= Material supplied =

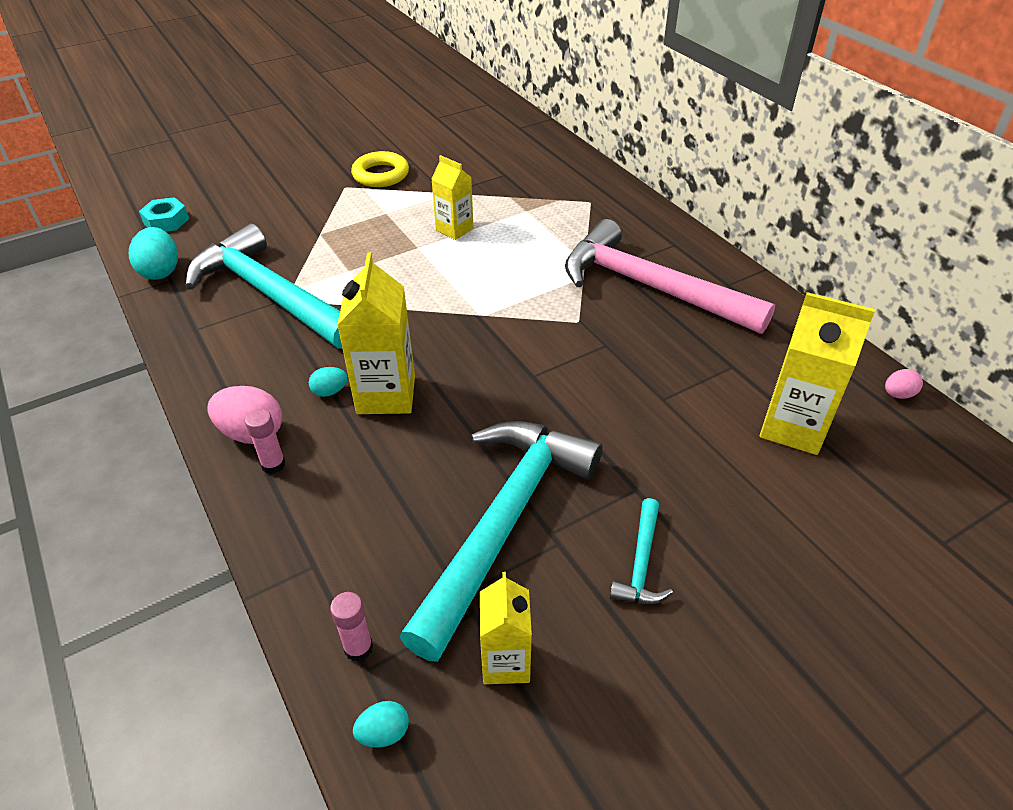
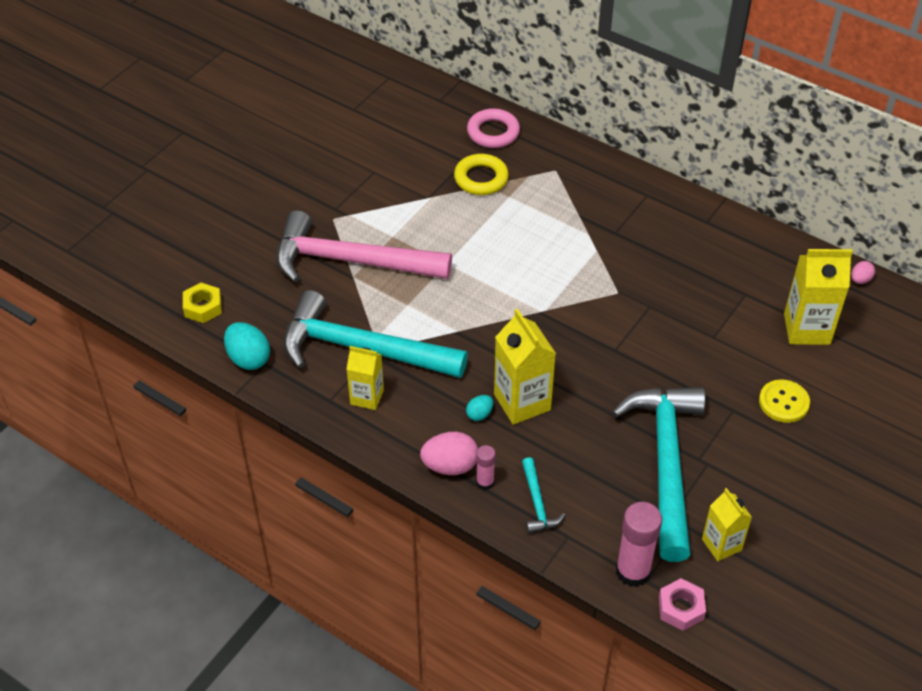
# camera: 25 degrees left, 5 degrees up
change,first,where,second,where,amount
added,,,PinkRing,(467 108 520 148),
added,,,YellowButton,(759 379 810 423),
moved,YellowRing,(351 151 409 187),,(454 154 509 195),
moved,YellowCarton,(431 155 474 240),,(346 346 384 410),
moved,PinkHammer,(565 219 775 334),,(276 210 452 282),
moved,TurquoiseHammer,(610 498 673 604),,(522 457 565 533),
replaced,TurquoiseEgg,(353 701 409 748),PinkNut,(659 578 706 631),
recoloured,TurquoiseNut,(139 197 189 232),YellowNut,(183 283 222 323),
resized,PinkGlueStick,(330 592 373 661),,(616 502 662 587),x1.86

= Work request =
Where does the word "added" occur in the records? Return every line that holds it.

= Answer below =
added,,,PinkRing,(467 108 520 148),
added,,,YellowButton,(759 379 810 423),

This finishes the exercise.